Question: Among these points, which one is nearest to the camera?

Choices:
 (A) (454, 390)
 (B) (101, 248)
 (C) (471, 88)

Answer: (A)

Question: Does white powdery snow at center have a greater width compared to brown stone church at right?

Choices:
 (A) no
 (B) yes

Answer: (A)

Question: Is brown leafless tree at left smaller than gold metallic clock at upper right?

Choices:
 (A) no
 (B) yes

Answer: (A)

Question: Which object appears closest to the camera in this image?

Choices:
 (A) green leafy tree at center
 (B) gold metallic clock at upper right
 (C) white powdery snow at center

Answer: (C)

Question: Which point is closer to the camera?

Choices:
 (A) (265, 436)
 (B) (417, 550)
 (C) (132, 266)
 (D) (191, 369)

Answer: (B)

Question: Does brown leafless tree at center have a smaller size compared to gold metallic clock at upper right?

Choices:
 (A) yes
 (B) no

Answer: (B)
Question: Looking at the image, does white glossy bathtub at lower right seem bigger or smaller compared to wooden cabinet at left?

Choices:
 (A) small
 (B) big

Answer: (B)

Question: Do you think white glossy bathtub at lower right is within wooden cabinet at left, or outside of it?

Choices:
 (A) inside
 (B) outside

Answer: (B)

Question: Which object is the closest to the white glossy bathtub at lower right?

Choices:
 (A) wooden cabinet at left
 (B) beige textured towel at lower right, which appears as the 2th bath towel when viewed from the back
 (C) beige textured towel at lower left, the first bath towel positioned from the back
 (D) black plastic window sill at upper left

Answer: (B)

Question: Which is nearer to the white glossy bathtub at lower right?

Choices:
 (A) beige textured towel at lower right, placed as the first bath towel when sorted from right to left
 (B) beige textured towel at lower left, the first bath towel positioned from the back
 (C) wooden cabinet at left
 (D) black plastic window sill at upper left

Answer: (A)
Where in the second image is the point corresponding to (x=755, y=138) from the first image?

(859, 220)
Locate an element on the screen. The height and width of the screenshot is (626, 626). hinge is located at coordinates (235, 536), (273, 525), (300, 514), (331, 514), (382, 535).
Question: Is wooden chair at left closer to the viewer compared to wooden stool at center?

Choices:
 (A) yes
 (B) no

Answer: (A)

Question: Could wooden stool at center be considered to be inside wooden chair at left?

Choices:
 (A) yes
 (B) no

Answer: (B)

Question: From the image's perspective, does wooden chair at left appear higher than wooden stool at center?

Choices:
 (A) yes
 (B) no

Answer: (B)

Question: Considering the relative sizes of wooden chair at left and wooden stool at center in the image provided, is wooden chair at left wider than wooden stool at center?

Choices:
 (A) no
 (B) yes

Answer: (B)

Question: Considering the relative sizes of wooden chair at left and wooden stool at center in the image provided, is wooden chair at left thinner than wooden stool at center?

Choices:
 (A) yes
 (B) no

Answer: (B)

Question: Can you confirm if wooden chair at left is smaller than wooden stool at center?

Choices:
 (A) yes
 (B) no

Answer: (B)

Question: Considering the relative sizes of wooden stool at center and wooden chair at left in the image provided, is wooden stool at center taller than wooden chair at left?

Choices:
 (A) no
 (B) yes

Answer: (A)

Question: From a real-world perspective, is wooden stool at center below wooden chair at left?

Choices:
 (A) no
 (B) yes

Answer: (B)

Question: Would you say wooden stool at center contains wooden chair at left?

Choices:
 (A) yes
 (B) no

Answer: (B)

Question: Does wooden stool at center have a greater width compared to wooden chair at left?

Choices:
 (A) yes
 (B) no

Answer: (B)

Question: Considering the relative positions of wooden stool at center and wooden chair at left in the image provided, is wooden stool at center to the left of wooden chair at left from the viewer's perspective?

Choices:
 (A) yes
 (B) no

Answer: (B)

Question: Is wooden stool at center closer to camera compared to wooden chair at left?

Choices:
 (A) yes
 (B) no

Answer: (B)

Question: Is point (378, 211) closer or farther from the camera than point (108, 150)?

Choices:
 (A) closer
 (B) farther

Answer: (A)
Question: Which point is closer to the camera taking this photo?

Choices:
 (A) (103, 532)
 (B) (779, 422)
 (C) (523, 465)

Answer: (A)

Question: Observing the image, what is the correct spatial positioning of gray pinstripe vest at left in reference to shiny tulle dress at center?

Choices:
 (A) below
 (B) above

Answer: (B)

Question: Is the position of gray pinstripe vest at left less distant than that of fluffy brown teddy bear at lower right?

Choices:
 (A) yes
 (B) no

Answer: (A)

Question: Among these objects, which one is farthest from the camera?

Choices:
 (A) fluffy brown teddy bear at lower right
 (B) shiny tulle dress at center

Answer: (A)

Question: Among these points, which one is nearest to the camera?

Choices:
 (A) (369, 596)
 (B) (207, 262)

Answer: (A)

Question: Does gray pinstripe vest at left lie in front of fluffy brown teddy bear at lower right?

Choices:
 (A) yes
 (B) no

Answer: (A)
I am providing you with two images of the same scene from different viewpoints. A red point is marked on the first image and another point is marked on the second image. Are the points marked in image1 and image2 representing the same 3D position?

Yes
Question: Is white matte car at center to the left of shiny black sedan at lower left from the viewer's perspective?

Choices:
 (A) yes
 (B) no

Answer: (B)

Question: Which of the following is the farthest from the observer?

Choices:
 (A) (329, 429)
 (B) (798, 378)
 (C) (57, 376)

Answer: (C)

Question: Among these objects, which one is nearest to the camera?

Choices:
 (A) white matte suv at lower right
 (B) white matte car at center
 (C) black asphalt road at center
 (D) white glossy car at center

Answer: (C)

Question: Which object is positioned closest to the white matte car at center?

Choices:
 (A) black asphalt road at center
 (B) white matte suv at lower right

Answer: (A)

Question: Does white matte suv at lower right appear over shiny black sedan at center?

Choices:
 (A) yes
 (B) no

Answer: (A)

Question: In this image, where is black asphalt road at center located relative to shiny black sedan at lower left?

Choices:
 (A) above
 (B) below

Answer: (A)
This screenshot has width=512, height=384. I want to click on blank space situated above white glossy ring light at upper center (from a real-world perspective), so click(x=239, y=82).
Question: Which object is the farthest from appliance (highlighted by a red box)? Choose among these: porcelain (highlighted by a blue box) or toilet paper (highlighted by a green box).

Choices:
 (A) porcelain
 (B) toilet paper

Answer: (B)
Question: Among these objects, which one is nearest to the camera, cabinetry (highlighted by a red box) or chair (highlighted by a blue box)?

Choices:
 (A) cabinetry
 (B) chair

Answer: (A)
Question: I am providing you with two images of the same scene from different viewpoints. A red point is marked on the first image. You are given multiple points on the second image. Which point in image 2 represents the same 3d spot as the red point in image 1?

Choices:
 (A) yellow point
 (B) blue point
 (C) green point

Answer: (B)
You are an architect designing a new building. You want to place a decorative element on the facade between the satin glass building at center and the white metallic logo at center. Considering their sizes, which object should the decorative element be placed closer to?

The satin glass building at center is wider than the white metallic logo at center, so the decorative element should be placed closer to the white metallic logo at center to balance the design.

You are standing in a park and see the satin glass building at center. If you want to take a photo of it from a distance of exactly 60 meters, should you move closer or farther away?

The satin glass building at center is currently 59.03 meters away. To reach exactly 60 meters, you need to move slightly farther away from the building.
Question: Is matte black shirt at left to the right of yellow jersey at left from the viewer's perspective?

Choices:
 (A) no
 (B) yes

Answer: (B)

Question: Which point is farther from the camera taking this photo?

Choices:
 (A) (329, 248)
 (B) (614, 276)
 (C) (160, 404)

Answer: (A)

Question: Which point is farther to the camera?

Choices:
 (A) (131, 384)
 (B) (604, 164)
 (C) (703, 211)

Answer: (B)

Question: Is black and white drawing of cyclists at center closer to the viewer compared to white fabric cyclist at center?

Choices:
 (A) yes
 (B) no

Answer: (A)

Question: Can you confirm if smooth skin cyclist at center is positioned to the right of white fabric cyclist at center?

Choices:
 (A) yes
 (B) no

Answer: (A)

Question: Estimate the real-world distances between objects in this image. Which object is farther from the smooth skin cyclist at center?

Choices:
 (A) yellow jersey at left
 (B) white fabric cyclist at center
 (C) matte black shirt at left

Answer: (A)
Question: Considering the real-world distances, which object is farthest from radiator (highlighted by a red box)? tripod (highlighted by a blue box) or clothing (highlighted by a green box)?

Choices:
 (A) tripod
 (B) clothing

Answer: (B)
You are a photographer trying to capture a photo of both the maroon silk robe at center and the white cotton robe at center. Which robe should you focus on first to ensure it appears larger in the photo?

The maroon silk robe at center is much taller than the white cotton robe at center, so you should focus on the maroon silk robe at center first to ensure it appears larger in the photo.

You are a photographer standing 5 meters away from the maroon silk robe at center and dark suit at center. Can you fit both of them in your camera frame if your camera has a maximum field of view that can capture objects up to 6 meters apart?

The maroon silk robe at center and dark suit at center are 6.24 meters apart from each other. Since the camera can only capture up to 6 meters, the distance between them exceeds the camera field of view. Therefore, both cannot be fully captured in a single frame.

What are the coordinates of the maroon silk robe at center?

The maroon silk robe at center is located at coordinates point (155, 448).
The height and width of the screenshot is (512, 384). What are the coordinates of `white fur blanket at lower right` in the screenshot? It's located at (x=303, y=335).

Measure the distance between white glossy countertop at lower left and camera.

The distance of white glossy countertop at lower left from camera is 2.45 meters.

◆ Given exercise
Rewrite the items from the start through the line containing "Where in the", inclusive, with "gold metallic clock" changed to "brass metallic clock" and everything else left unchanged.

◆ Reply
Question: Among these points, which one is nearest to the camera?

Choices:
 (A) (454, 390)
 (B) (101, 248)
 (C) (471, 88)

Answer: (A)

Question: Does white powdery snow at center have a greater width compared to brown stone church at right?

Choices:
 (A) no
 (B) yes

Answer: (A)

Question: Is brown leafless tree at left smaller than brass metallic clock at upper right?

Choices:
 (A) no
 (B) yes

Answer: (A)

Question: Which object appears closest to the camera in this image?

Choices:
 (A) green leafy tree at center
 (B) brass metallic clock at upper right
 (C) white powdery snow at center

Answer: (C)

Question: Which point is closer to the camera?

Choices:
 (A) (265, 436)
 (B) (417, 550)
 (C) (132, 266)
 (D) (191, 369)

Answer: (B)

Question: Does brown leafless tree at center have a smaller size compared to brass metallic clock at upper right?

Choices:
 (A) yes
 (B) no

Answer: (B)
Question: Looking at the image, does white glossy bathtub at lower right seem bigger or smaller compared to wooden cabinet at left?

Choices:
 (A) small
 (B) big

Answer: (B)

Question: Do you think white glossy bathtub at lower right is within wooden cabinet at left, or outside of it?

Choices:
 (A) inside
 (B) outside

Answer: (B)

Question: Which object is the closest to the white glossy bathtub at lower right?

Choices:
 (A) wooden cabinet at left
 (B) beige textured towel at lower right, which appears as the 2th bath towel when viewed from the back
 (C) beige textured towel at lower left, the first bath towel positioned from the back
 (D) black plastic window sill at upper left

Answer: (B)

Question: Which is nearer to the white glossy bathtub at lower right?

Choices:
 (A) beige textured towel at lower right, placed as the first bath towel when sorted from right to left
 (B) beige textured towel at lower left, the first bath towel positioned from the back
 (C) wooden cabinet at left
 (D) black plastic window sill at upper left

Answer: (A)
Where in the second image is the point corresponding to (x=755, y=138) from the first image?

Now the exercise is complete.